§ Action item: From the records below, please repeat exactly the line that has "yellow notebook [324,188,435,260]", the line that has "camera: 125 degrees left, 10 degrees up", and every line between them, and nothing else.

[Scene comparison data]
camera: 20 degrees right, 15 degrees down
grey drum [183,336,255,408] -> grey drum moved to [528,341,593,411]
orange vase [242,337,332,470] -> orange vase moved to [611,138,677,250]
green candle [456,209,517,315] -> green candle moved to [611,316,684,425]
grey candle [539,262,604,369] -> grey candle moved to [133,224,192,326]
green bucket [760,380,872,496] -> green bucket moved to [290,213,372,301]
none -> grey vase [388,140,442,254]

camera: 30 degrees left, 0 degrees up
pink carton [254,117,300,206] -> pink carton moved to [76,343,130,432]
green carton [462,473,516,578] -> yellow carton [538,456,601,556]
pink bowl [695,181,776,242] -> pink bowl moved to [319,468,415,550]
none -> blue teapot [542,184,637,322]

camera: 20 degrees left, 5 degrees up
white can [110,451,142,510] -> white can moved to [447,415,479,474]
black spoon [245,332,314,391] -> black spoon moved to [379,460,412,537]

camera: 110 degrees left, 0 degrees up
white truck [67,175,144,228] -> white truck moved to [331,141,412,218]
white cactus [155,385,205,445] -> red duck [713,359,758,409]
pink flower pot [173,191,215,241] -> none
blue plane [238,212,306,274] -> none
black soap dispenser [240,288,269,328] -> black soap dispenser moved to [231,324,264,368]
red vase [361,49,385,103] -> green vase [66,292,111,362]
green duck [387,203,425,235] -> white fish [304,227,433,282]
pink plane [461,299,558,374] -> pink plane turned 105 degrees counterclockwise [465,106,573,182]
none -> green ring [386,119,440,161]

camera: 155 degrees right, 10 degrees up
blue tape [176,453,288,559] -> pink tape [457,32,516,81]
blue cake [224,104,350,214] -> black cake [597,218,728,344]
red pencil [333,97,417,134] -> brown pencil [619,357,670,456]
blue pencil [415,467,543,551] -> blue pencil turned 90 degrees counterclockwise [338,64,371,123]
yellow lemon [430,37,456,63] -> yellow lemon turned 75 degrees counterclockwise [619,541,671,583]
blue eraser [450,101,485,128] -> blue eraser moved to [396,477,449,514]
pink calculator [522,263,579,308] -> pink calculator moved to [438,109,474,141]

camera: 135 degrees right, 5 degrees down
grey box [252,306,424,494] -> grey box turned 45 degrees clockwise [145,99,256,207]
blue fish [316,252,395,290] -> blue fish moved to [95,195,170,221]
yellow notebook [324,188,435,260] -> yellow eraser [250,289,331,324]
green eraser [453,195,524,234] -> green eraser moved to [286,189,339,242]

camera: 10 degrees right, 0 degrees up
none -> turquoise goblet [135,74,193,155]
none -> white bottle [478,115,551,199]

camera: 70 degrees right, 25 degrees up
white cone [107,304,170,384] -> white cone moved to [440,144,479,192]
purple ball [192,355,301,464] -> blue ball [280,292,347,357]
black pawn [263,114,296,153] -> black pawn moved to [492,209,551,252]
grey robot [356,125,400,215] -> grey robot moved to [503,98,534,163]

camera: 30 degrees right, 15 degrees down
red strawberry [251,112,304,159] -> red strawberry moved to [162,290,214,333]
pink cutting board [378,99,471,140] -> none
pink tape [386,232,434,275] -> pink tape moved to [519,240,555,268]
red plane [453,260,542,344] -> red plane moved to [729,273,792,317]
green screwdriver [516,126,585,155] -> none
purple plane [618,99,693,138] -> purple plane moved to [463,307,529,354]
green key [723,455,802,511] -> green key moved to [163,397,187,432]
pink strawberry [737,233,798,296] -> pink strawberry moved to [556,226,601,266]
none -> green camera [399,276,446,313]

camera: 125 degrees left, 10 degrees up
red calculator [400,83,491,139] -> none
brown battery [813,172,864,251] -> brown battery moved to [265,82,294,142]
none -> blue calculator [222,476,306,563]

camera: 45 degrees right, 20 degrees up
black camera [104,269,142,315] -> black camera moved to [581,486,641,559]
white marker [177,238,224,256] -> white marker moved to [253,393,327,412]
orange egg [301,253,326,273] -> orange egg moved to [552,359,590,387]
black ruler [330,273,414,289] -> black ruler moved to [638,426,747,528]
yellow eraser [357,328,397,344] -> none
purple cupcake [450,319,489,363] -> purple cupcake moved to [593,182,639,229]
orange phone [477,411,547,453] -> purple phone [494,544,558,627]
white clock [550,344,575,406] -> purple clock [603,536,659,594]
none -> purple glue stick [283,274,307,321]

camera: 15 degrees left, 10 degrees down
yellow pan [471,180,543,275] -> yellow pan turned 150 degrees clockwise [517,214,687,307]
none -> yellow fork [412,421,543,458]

§ Result:
yellow notebook [324,188,435,260] -> yellow eraser [250,289,331,324]
green eraser [453,195,524,234] -> green eraser moved to [286,189,339,242]

camera: 10 degrees right, 0 degrees up
none -> turquoise goblet [135,74,193,155]
none -> white bottle [478,115,551,199]

camera: 70 degrees right, 25 degrees up
white cone [107,304,170,384] -> white cone moved to [440,144,479,192]
purple ball [192,355,301,464] -> blue ball [280,292,347,357]
black pawn [263,114,296,153] -> black pawn moved to [492,209,551,252]
grey robot [356,125,400,215] -> grey robot moved to [503,98,534,163]

camera: 30 degrees right, 15 degrees down
red strawberry [251,112,304,159] -> red strawberry moved to [162,290,214,333]
pink cutting board [378,99,471,140] -> none
pink tape [386,232,434,275] -> pink tape moved to [519,240,555,268]
red plane [453,260,542,344] -> red plane moved to [729,273,792,317]
green screwdriver [516,126,585,155] -> none
purple plane [618,99,693,138] -> purple plane moved to [463,307,529,354]
green key [723,455,802,511] -> green key moved to [163,397,187,432]
pink strawberry [737,233,798,296] -> pink strawberry moved to [556,226,601,266]
none -> green camera [399,276,446,313]

camera: 125 degrees left, 10 degrees up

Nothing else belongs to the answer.